## Exercise prompt:
The result should be the lines from the one holding "red pencil: 3 -> 2" to the final line of the records, retyped exactly.

## Data section:
::::

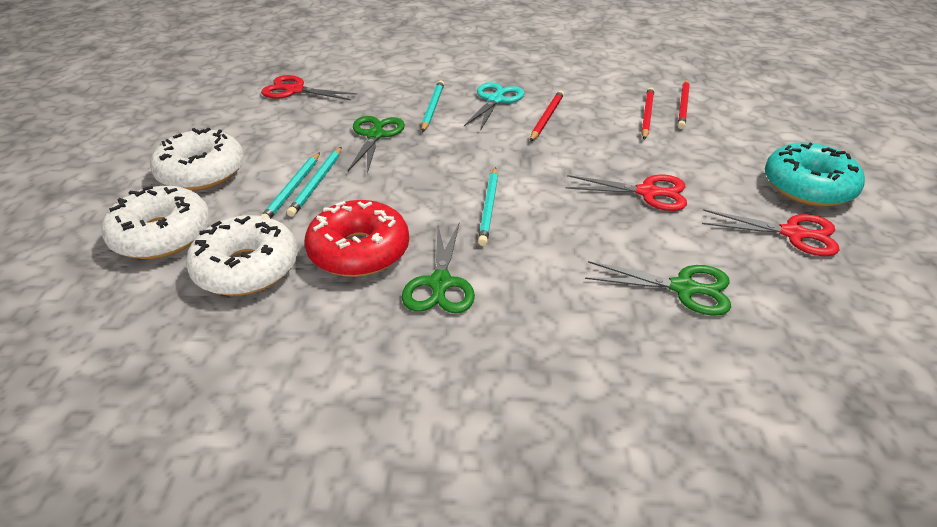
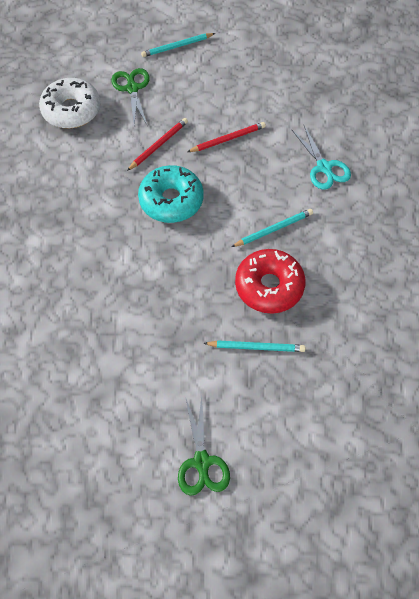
green scissors: 3 -> 2
red pencil: 3 -> 2
red scissors: 3 -> 0
turquoise pencil: 4 -> 3
white donut: 3 -> 1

::::

## Completed exercise:
red pencil: 3 -> 2
red scissors: 3 -> 0
turquoise pencil: 4 -> 3
white donut: 3 -> 1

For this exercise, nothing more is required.